■ TO DO
Every record is to be printed exactly as written; pictures are to be omitted.

■ Shape position tracking data
= = = = =
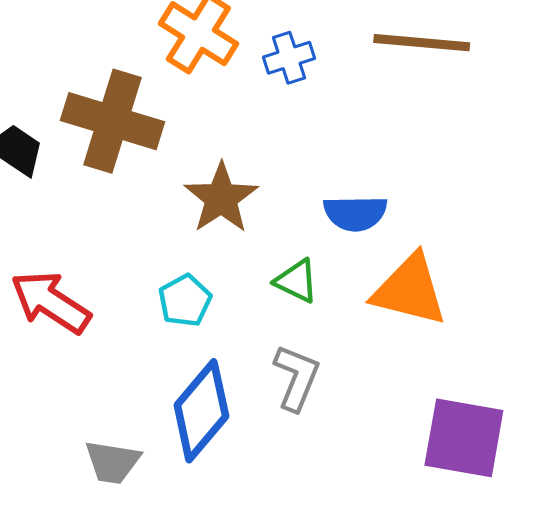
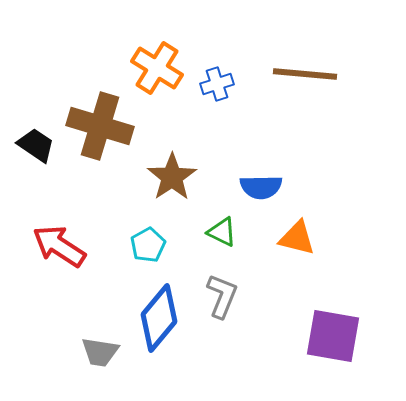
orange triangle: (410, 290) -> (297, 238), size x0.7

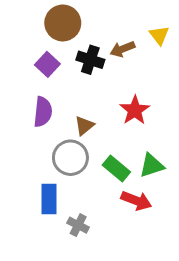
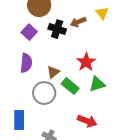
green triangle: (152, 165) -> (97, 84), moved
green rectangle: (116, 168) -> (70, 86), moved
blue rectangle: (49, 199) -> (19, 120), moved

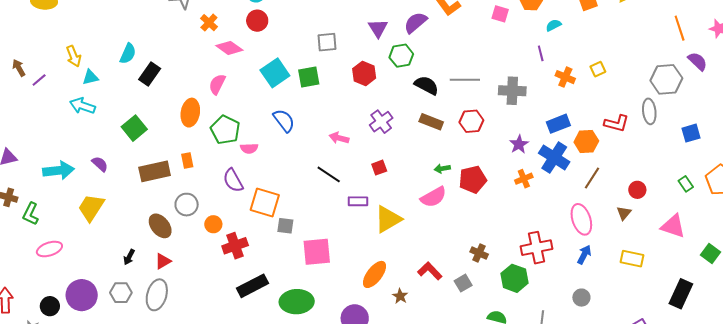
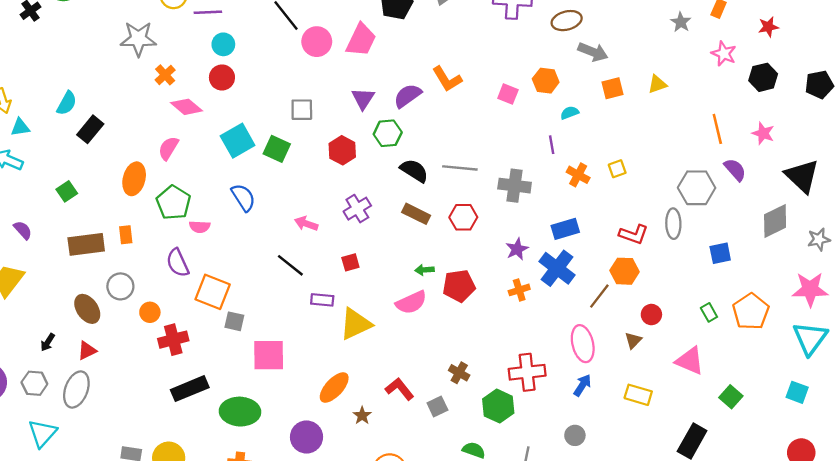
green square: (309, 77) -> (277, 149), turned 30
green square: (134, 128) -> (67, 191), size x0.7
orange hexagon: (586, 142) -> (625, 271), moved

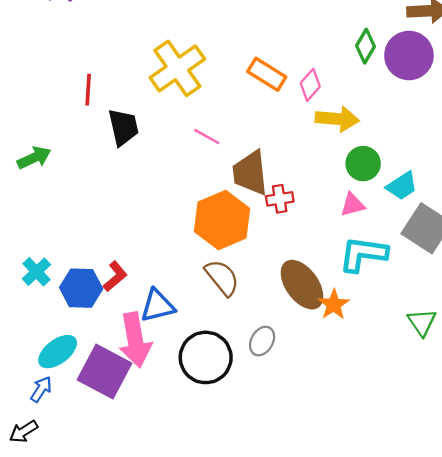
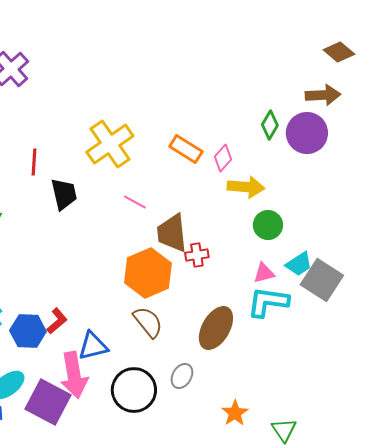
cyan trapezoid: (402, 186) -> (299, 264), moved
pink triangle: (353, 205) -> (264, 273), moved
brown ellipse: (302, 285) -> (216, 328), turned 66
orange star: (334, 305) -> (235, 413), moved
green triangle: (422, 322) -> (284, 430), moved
= = = = =
■ SOLUTION TO THIS PROBLEM
orange triangle: (410, 290) -> (297, 238), size x0.7

green triangle: (152, 165) -> (97, 84), moved
green rectangle: (116, 168) -> (70, 86), moved
blue rectangle: (49, 199) -> (19, 120), moved

green square: (309, 77) -> (277, 149), turned 30
green square: (134, 128) -> (67, 191), size x0.7
orange hexagon: (586, 142) -> (625, 271), moved

cyan trapezoid: (402, 186) -> (299, 264), moved
pink triangle: (353, 205) -> (264, 273), moved
brown ellipse: (302, 285) -> (216, 328), turned 66
orange star: (334, 305) -> (235, 413), moved
green triangle: (422, 322) -> (284, 430), moved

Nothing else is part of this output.